━━ Dataset records ━━

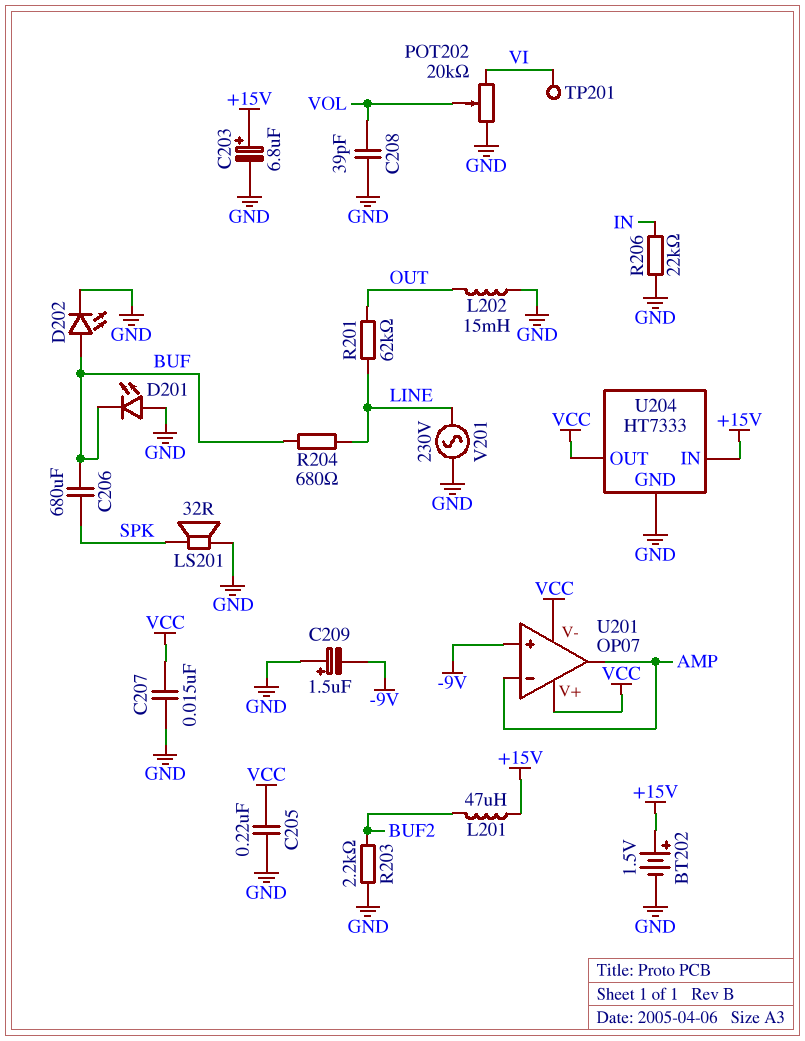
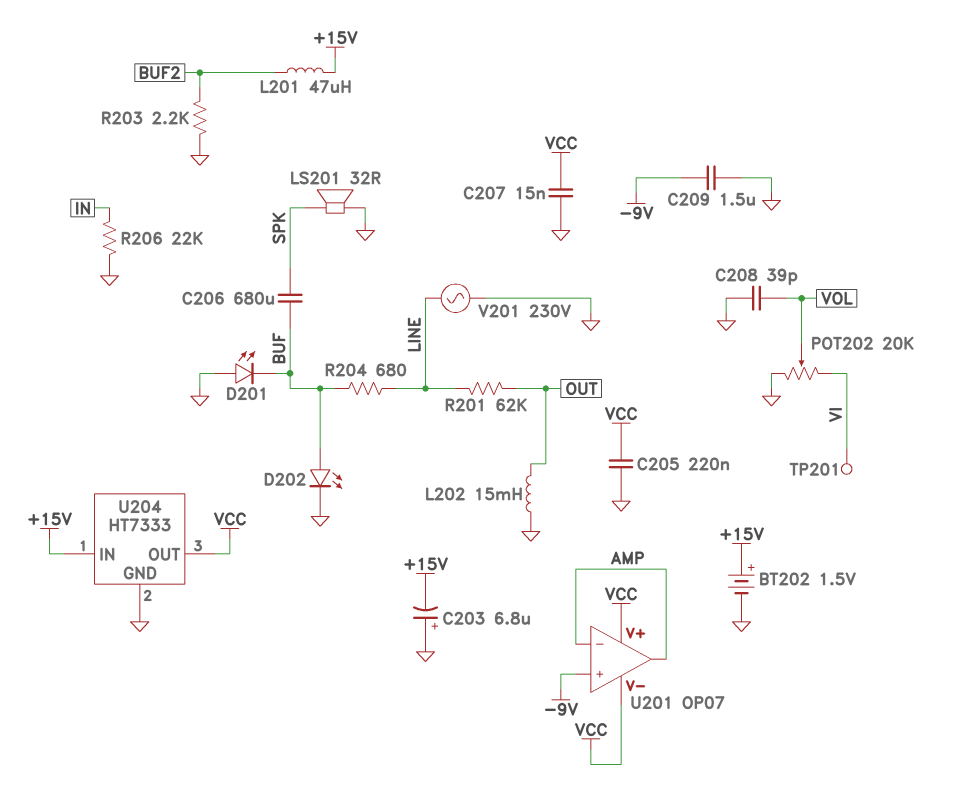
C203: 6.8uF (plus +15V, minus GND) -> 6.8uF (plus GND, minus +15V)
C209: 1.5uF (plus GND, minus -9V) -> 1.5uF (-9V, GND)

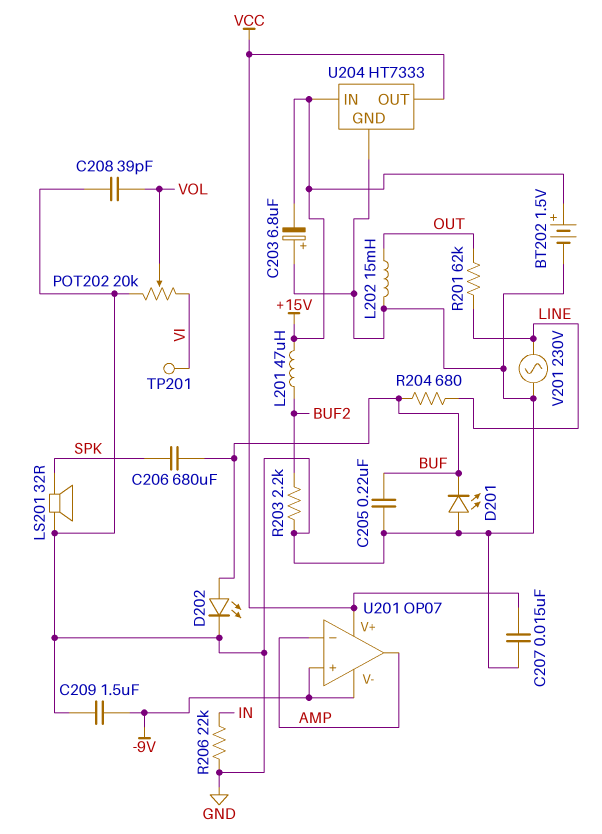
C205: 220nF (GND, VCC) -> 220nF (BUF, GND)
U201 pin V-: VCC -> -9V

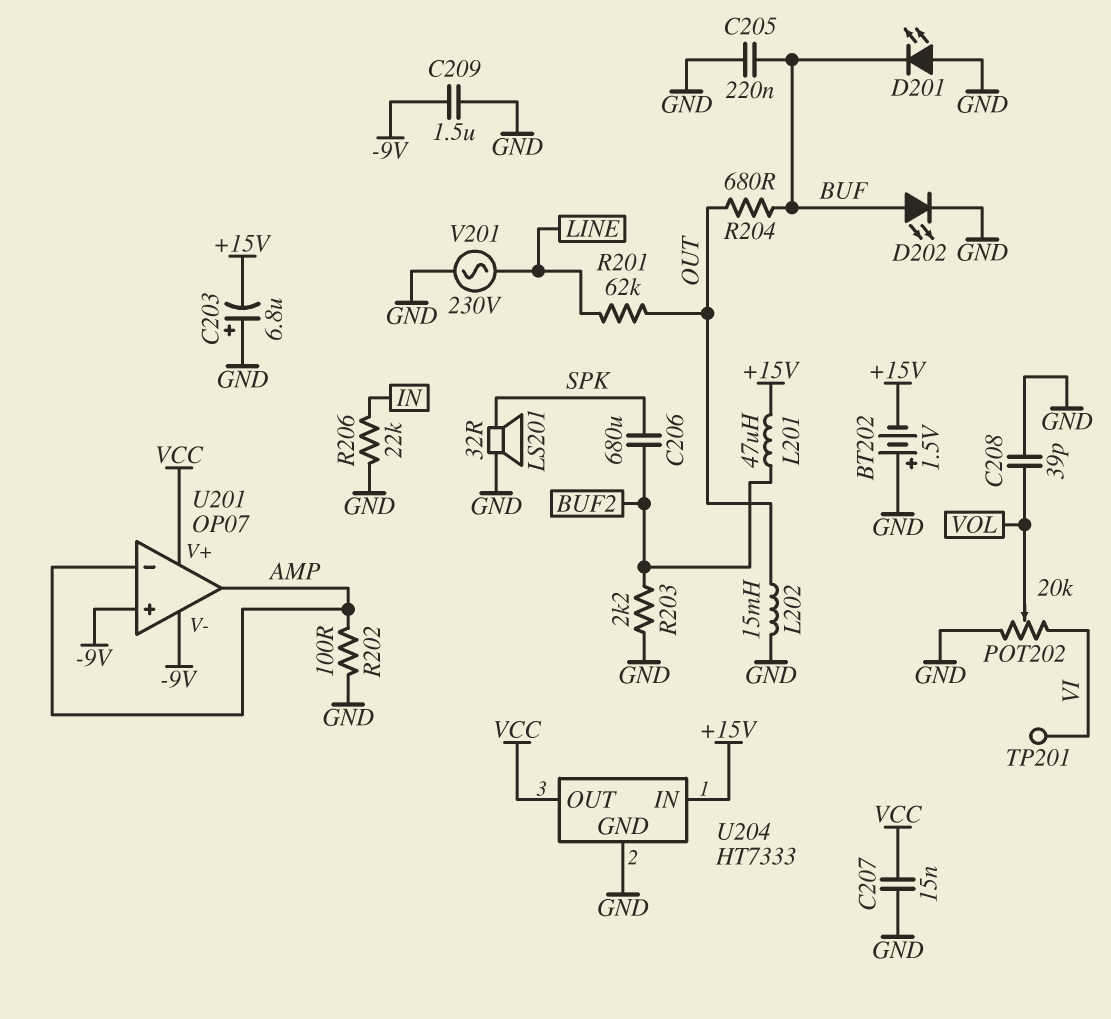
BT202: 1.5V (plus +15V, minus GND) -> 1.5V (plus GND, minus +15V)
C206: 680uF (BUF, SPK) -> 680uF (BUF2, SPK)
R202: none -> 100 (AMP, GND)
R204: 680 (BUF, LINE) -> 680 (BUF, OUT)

━━━

Where the string "plus" occurs in the data, return the whole line.

C203: 6.8uF (plus +15V, minus GND) -> 6.8uF (plus GND, minus +15V)
C209: 1.5uF (plus GND, minus -9V) -> 1.5uF (-9V, GND)
BT202: 1.5V (plus +15V, minus GND) -> 1.5V (plus GND, minus +15V)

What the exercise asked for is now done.